## The problem
Below are several records. Retype exactly those lines running from the one with "camera: 45 degrees left, 10 degrees up" through the one with "none -> yellow mouse [573,203,618,258]", end lines included, and no others.

## Given data
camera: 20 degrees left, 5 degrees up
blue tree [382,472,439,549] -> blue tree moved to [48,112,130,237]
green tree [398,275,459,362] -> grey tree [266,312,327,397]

--

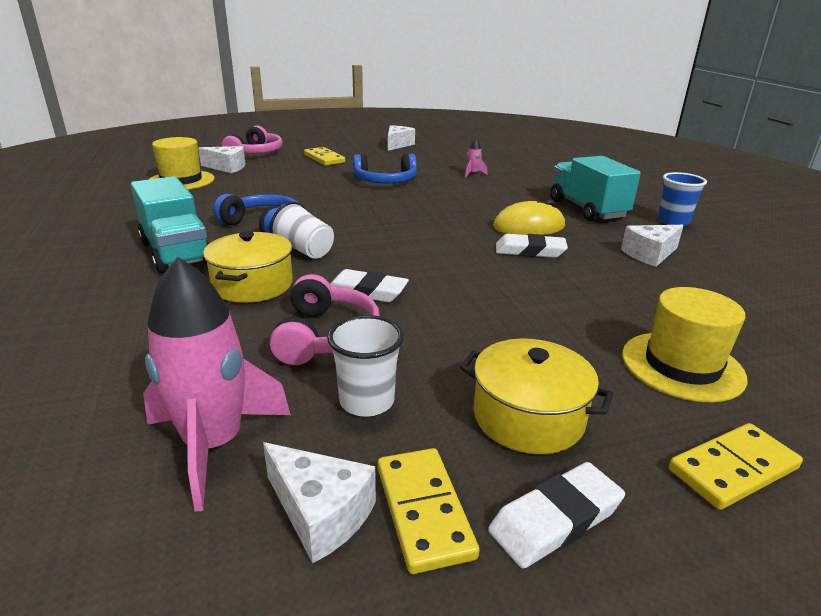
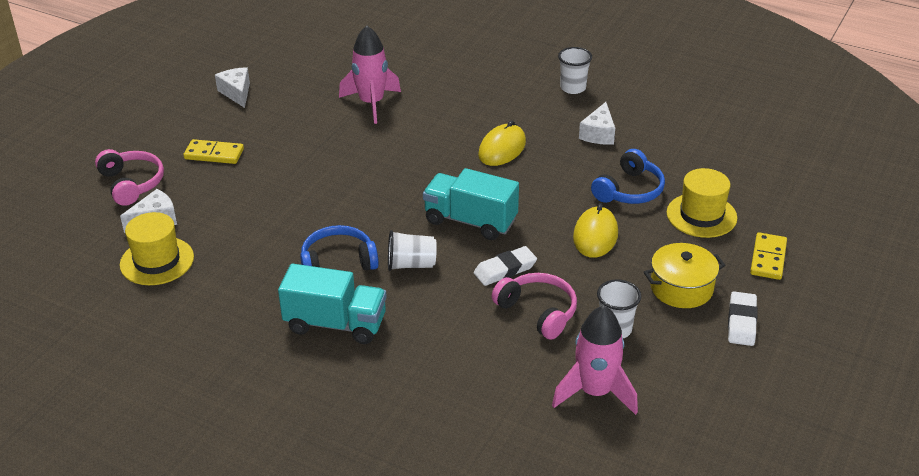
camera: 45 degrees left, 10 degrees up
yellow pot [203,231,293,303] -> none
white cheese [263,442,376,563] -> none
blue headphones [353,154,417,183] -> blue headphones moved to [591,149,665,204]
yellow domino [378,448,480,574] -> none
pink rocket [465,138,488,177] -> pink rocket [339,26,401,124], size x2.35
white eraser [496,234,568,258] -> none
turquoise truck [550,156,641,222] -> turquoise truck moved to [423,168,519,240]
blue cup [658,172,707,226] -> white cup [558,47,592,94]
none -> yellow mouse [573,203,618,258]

==

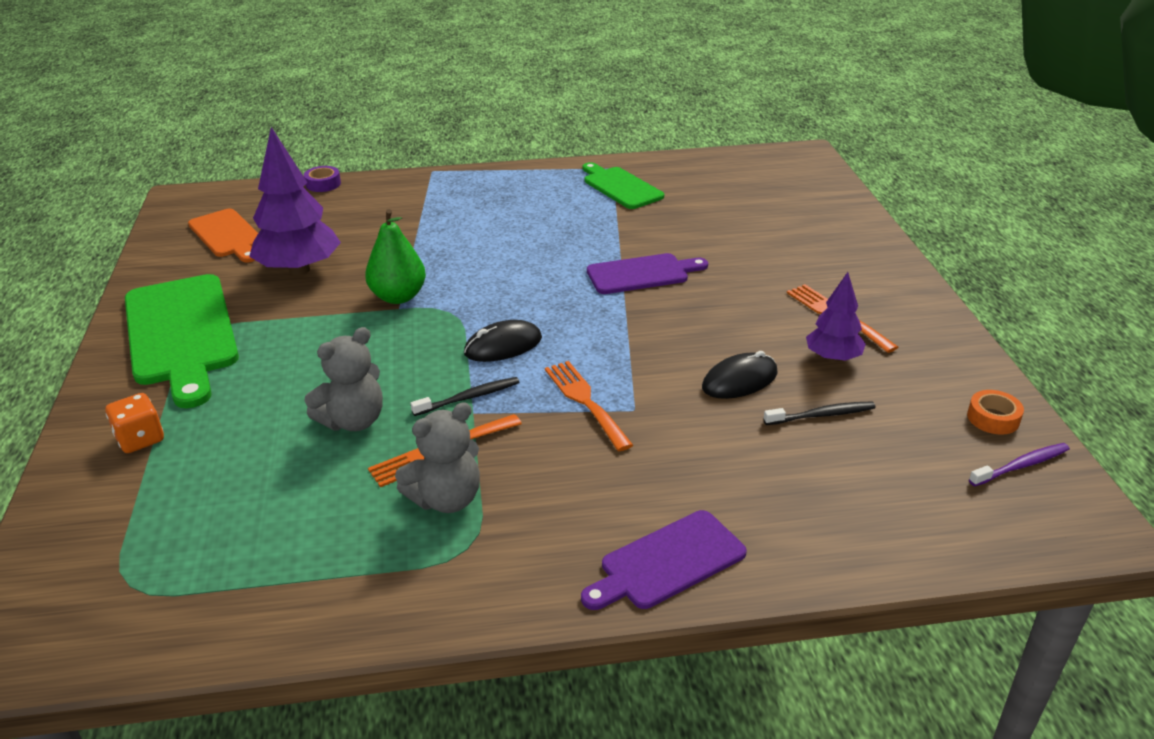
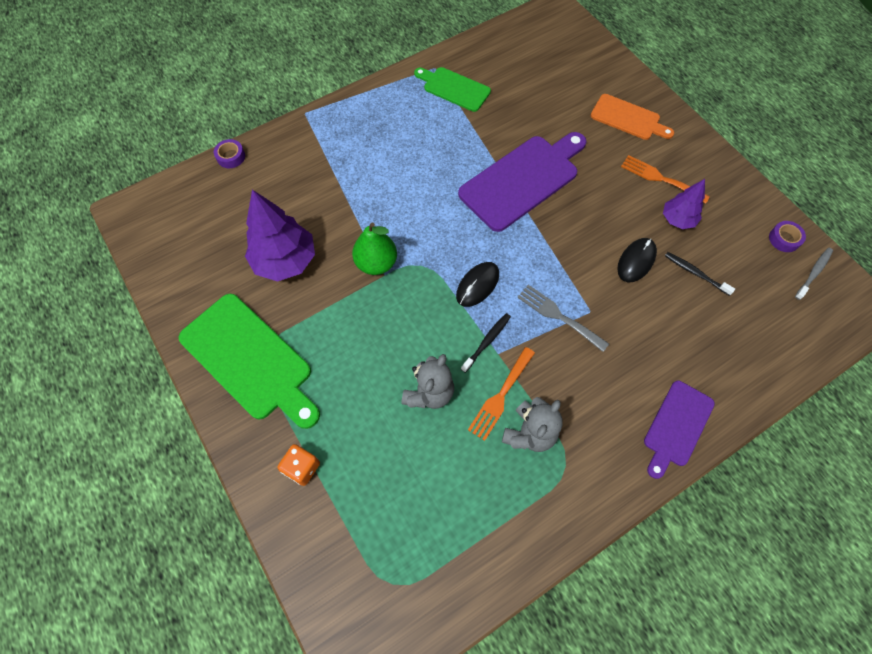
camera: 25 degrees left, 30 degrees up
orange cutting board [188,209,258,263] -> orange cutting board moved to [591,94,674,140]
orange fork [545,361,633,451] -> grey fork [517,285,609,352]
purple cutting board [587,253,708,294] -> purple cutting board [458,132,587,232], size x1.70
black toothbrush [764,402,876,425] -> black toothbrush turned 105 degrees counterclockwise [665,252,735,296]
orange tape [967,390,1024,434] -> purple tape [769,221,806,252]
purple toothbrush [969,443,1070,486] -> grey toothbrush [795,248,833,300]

## Response area
camera: 45 degrees left, 10 degrees up
yellow pot [203,231,293,303] -> none
white cheese [263,442,376,563] -> none
blue headphones [353,154,417,183] -> blue headphones moved to [591,149,665,204]
yellow domino [378,448,480,574] -> none
pink rocket [465,138,488,177] -> pink rocket [339,26,401,124], size x2.35
white eraser [496,234,568,258] -> none
turquoise truck [550,156,641,222] -> turquoise truck moved to [423,168,519,240]
blue cup [658,172,707,226] -> white cup [558,47,592,94]
none -> yellow mouse [573,203,618,258]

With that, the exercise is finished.